- Work instructions
Please set down only the lines from the one containing "none -> white plate A5:A6 level 1" through the end of the entries below, exactly, minus any pictures.

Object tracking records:
Content starts

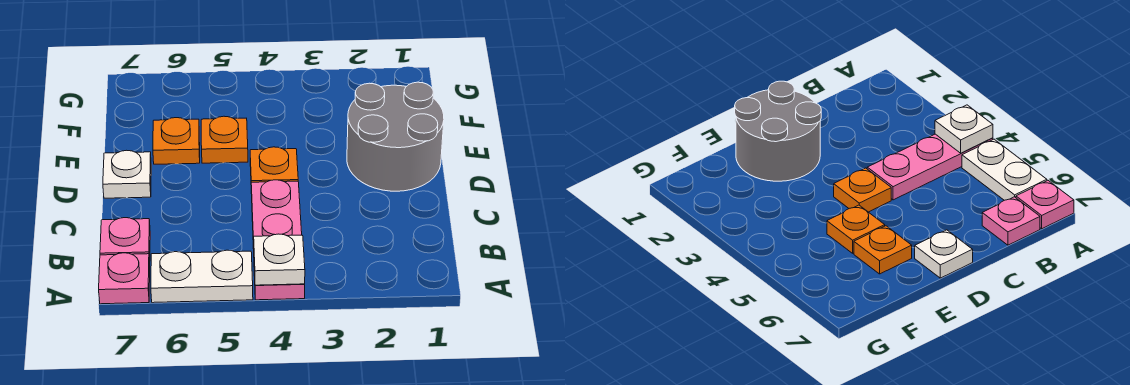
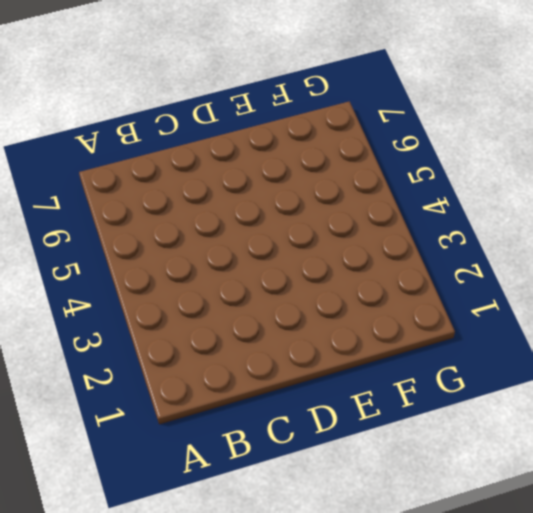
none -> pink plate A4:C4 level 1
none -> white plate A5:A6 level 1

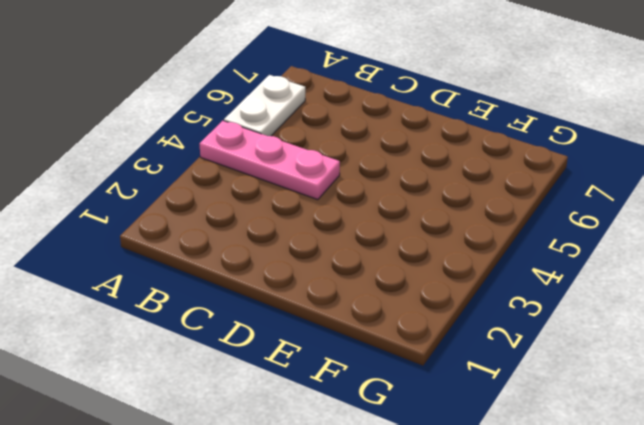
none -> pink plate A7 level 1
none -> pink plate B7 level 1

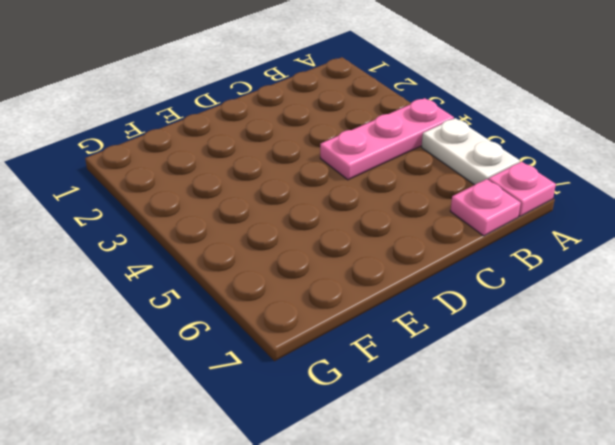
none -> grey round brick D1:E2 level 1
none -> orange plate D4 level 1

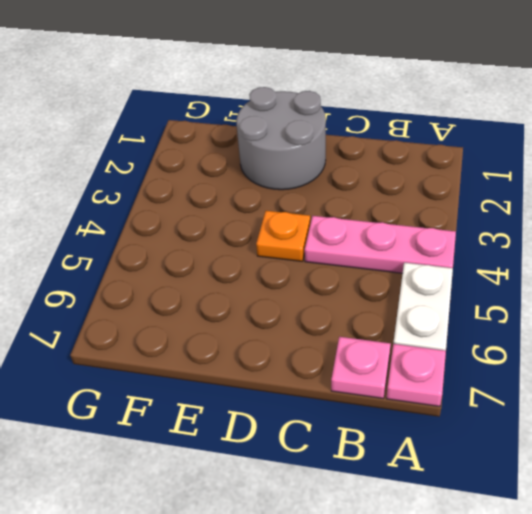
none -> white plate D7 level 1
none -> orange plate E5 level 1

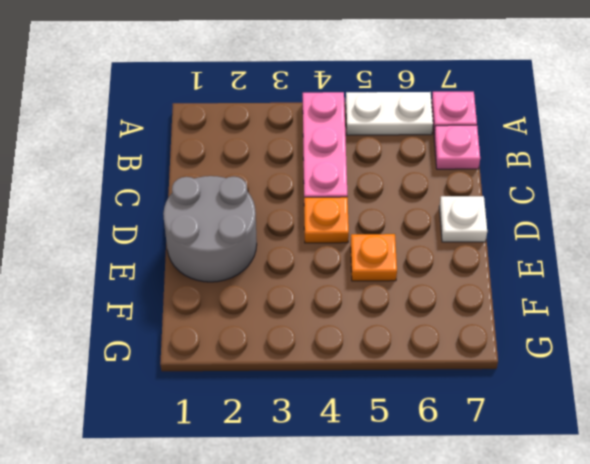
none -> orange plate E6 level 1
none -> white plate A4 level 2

Content ends

- Response below
none -> white plate A5:A6 level 1

none -> pink plate A7 level 1
none -> pink plate B7 level 1

none -> grey round brick D1:E2 level 1
none -> orange plate D4 level 1

none -> white plate D7 level 1
none -> orange plate E5 level 1

none -> orange plate E6 level 1
none -> white plate A4 level 2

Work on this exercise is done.